What this task involves:
Filter the entries, keeping every line with the string "emerald".

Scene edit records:
• • • • •

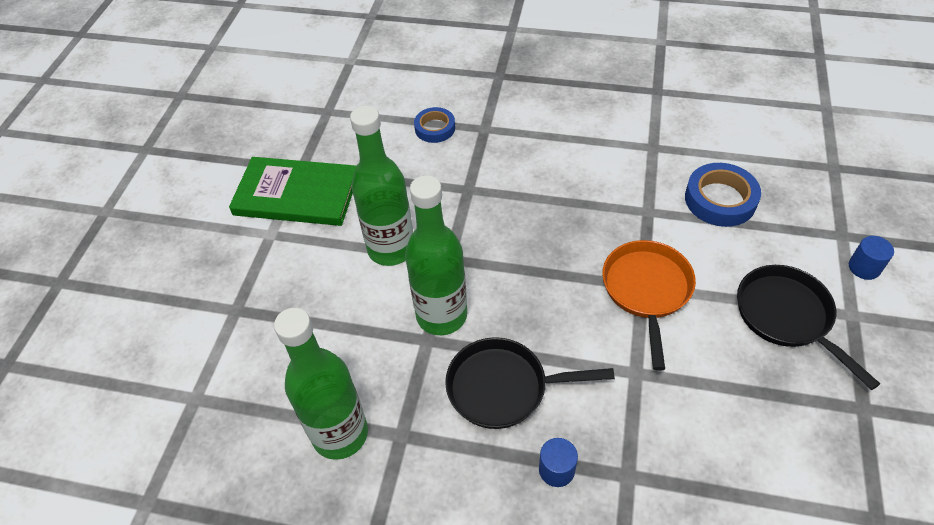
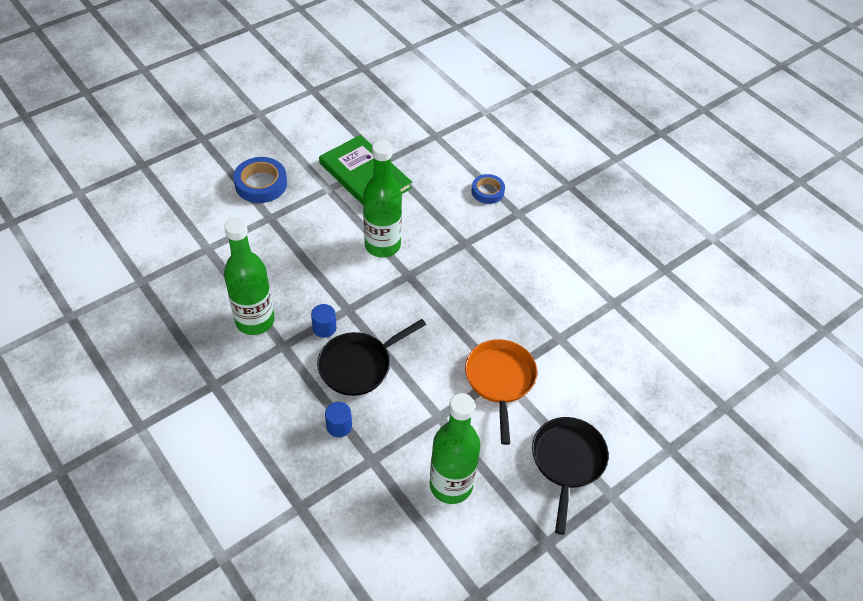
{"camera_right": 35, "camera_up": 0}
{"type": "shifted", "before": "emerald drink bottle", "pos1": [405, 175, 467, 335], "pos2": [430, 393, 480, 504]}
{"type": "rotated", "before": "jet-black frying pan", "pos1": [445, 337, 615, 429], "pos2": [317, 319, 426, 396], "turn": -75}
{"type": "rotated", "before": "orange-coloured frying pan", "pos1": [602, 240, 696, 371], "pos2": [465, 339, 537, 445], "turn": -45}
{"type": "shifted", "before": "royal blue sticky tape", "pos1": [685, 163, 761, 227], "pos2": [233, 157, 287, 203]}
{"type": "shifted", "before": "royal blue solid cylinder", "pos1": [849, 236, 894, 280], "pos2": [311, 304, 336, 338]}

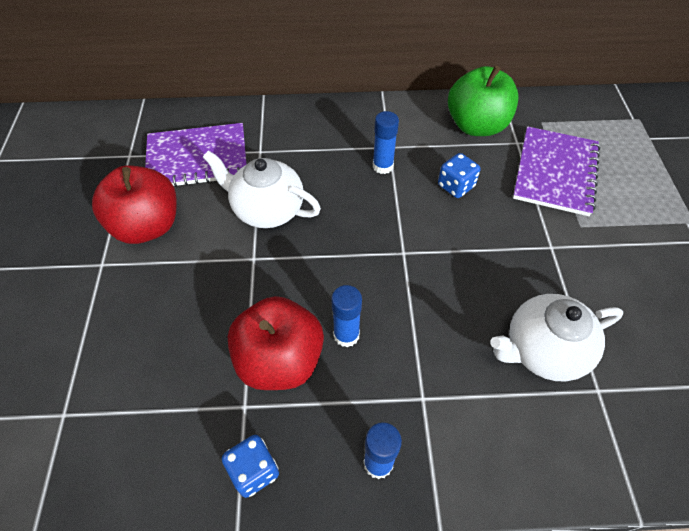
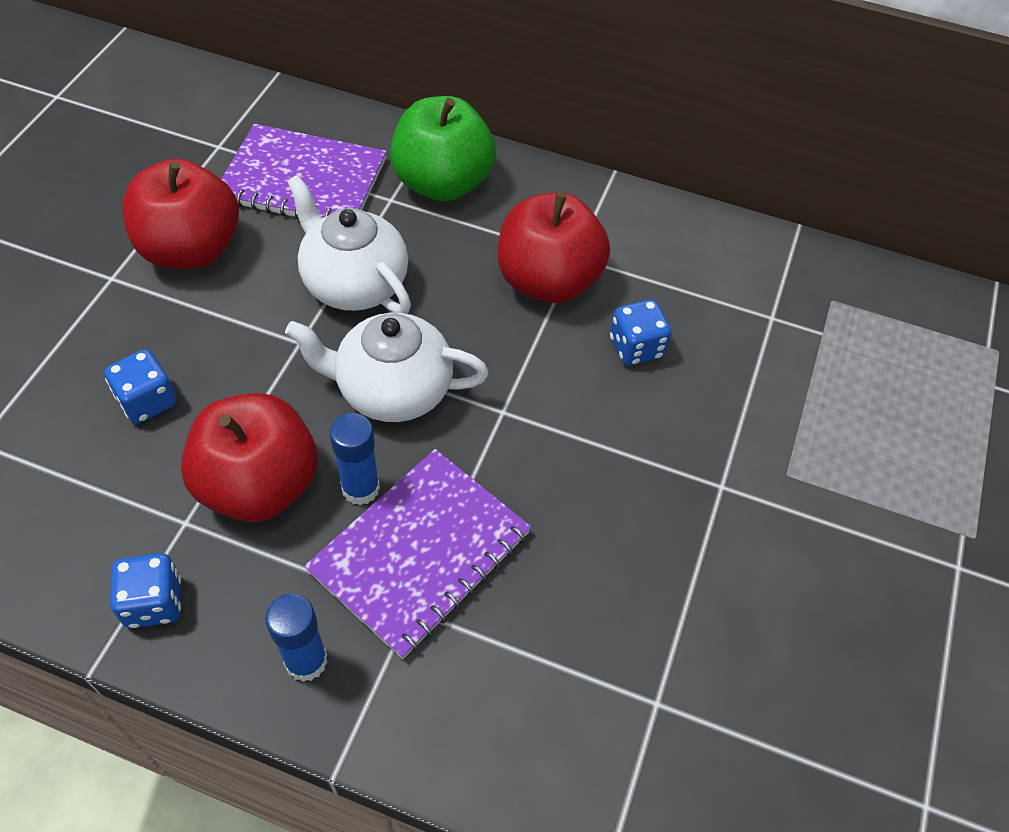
{"camera_right": 20, "camera_up": 0}
{"type": "swapped", "before": "royal blue glue stick", "after": "crimson apple", "pos1": [373, 111, 399, 174], "pos2": [498, 193, 610, 303]}
{"type": "shifted", "before": "emerald apple", "pos1": [448, 65, 518, 136], "pos2": [390, 96, 496, 201]}
{"type": "shifted", "before": "pure white tea pot", "pos1": [490, 294, 623, 381], "pos2": [285, 313, 489, 422]}
{"type": "shifted", "before": "violet notebook", "pos1": [513, 126, 600, 216], "pos2": [304, 449, 531, 659]}
{"type": "new", "after": "royal blue die", "pos2": [104, 349, 177, 424]}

• • • • •

Your response:
{"type": "shifted", "before": "emerald drink bottle", "pos1": [405, 175, 467, 335], "pos2": [430, 393, 480, 504]}
{"type": "shifted", "before": "emerald apple", "pos1": [448, 65, 518, 136], "pos2": [390, 96, 496, 201]}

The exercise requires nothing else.